→ Work request
Please reproduce each line of the data below as it stands.

→ Dataset excerpts
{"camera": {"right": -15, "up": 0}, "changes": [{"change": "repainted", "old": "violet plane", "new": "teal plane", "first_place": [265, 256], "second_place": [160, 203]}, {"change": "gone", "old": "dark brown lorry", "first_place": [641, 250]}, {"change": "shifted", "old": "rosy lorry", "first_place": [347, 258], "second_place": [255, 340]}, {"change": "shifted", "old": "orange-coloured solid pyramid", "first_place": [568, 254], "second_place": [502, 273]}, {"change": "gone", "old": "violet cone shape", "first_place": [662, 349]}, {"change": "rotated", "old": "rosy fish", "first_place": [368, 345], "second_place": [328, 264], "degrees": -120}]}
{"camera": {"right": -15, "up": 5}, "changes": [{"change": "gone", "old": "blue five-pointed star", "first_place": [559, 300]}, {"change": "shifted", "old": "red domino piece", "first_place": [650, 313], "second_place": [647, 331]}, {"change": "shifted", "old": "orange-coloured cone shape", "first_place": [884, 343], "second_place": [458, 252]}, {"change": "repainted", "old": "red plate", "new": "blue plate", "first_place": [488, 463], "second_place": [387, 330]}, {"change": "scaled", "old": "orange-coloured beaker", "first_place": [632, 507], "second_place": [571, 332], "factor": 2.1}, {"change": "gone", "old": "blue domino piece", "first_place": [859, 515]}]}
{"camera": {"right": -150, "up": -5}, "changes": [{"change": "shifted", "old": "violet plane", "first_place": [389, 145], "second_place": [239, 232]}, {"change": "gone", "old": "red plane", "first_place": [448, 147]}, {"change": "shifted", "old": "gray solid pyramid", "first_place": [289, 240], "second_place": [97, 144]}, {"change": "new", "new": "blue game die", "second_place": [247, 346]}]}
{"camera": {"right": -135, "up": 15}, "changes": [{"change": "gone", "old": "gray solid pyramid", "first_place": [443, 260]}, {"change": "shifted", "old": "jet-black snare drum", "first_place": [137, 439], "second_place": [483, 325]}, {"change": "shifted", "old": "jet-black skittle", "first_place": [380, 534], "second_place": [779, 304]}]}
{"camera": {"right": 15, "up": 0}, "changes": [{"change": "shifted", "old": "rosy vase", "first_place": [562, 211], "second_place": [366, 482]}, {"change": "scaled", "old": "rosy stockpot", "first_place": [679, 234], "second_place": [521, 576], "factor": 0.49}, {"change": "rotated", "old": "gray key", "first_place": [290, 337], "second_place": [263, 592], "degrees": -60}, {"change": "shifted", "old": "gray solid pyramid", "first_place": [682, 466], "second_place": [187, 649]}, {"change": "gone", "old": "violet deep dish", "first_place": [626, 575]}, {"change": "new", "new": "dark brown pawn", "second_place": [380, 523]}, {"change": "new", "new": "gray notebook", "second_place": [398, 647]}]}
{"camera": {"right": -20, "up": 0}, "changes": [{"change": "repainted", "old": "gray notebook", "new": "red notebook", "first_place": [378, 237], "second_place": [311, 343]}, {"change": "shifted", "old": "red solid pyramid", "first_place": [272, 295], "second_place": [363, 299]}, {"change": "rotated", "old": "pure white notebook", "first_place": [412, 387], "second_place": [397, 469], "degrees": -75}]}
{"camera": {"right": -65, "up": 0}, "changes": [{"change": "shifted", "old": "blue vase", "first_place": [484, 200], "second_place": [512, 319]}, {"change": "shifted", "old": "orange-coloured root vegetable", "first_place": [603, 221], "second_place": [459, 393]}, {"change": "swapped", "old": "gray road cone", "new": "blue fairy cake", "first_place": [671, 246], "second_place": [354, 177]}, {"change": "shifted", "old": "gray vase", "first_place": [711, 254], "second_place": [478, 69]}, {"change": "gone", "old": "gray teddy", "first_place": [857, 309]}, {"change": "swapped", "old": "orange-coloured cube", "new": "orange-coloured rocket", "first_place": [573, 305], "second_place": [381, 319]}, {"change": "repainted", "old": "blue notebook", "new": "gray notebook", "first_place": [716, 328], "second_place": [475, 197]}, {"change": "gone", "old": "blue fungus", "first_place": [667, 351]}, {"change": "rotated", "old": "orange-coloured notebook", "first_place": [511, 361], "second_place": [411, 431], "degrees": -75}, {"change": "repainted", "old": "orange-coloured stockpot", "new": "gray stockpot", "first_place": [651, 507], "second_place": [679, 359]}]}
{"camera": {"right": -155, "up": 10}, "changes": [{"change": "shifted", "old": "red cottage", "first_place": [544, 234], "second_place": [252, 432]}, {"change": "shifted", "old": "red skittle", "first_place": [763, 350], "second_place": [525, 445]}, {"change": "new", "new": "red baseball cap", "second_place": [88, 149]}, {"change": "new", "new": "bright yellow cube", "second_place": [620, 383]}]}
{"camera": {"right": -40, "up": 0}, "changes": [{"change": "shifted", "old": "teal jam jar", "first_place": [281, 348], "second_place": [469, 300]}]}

→ Result for this task
{"camera": {"right": -15, "up": 0}, "changes": [{"change": "repainted", "old": "violet plane", "new": "teal plane", "first_place": [265, 256], "second_place": [160, 203]}, {"change": "gone", "old": "dark brown lorry", "first_place": [641, 250]}, {"change": "shifted", "old": "rosy lorry", "first_place": [347, 258], "second_place": [255, 340]}, {"change": "shifted", "old": "orange-coloured solid pyramid", "first_place": [568, 254], "second_place": [502, 273]}, {"change": "gone", "old": "violet cone shape", "first_place": [662, 349]}, {"change": "rotated", "old": "rosy fish", "first_place": [368, 345], "second_place": [328, 264], "degrees": -120}]}
{"camera": {"right": -15, "up": 5}, "changes": [{"change": "gone", "old": "blue five-pointed star", "first_place": [559, 300]}, {"change": "shifted", "old": "red domino piece", "first_place": [650, 313], "second_place": [647, 331]}, {"change": "shifted", "old": "orange-coloured cone shape", "first_place": [884, 343], "second_place": [458, 252]}, {"change": "repainted", "old": "red plate", "new": "blue plate", "first_place": [488, 463], "second_place": [387, 330]}, {"change": "scaled", "old": "orange-coloured beaker", "first_place": [632, 507], "second_place": [571, 332], "factor": 2.1}, {"change": "gone", "old": "blue domino piece", "first_place": [859, 515]}]}
{"camera": {"right": -150, "up": -5}, "changes": [{"change": "shifted", "old": "violet plane", "first_place": [389, 145], "second_place": [239, 232]}, {"change": "gone", "old": "red plane", "first_place": [448, 147]}, {"change": "shifted", "old": "gray solid pyramid", "first_place": [289, 240], "second_place": [97, 144]}, {"change": "new", "new": "blue game die", "second_place": [247, 346]}]}
{"camera": {"right": -135, "up": 15}, "changes": [{"change": "gone", "old": "gray solid pyramid", "first_place": [443, 260]}, {"change": "shifted", "old": "jet-black snare drum", "first_place": [137, 439], "second_place": [483, 325]}, {"change": "shifted", "old": "jet-black skittle", "first_place": [380, 534], "second_place": [779, 304]}]}
{"camera": {"right": 15, "up": 0}, "changes": [{"change": "shifted", "old": "rosy vase", "first_place": [562, 211], "second_place": [366, 482]}, {"change": "scaled", "old": "rosy stockpot", "first_place": [679, 234], "second_place": [521, 576], "factor": 0.49}, {"change": "rotated", "old": "gray key", "first_place": [290, 337], "second_place": [263, 592], "degrees": -60}, {"change": "shifted", "old": "gray solid pyramid", "first_place": [682, 466], "second_place": [187, 649]}, {"change": "gone", "old": "violet deep dish", "first_place": [626, 575]}, {"change": "new", "new": "dark brown pawn", "second_place": [380, 523]}, {"change": "new", "new": "gray notebook", "second_place": [398, 647]}]}
{"camera": {"right": -20, "up": 0}, "changes": [{"change": "repainted", "old": "gray notebook", "new": "red notebook", "first_place": [378, 237], "second_place": [311, 343]}, {"change": "shifted", "old": "red solid pyramid", "first_place": [272, 295], "second_place": [363, 299]}, {"change": "rotated", "old": "pure white notebook", "first_place": [412, 387], "second_place": [397, 469], "degrees": -75}]}
{"camera": {"right": -65, "up": 0}, "changes": [{"change": "shifted", "old": "blue vase", "first_place": [484, 200], "second_place": [512, 319]}, {"change": "shifted", "old": "orange-coloured root vegetable", "first_place": [603, 221], "second_place": [459, 393]}, {"change": "swapped", "old": "gray road cone", "new": "blue fairy cake", "first_place": [671, 246], "second_place": [354, 177]}, {"change": "shifted", "old": "gray vase", "first_place": [711, 254], "second_place": [478, 69]}, {"change": "gone", "old": "gray teddy", "first_place": [857, 309]}, {"change": "swapped", "old": "orange-coloured cube", "new": "orange-coloured rocket", "first_place": [573, 305], "second_place": [381, 319]}, {"change": "repainted", "old": "blue notebook", "new": "gray notebook", "first_place": [716, 328], "second_place": [475, 197]}, {"change": "gone", "old": "blue fungus", "first_place": [667, 351]}, {"change": "rotated", "old": "orange-coloured notebook", "first_place": [511, 361], "second_place": [411, 431], "degrees": -75}, {"change": "repainted", "old": "orange-coloured stockpot", "new": "gray stockpot", "first_place": [651, 507], "second_place": [679, 359]}]}
{"camera": {"right": -155, "up": 10}, "changes": [{"change": "shifted", "old": "red cottage", "first_place": [544, 234], "second_place": [252, 432]}, {"change": "shifted", "old": "red skittle", "first_place": [763, 350], "second_place": [525, 445]}, {"change": "new", "new": "red baseball cap", "second_place": [88, 149]}, {"change": "new", "new": "bright yellow cube", "second_place": [620, 383]}]}
{"camera": {"right": -40, "up": 0}, "changes": [{"change": "shifted", "old": "teal jam jar", "first_place": [281, 348], "second_place": [469, 300]}]}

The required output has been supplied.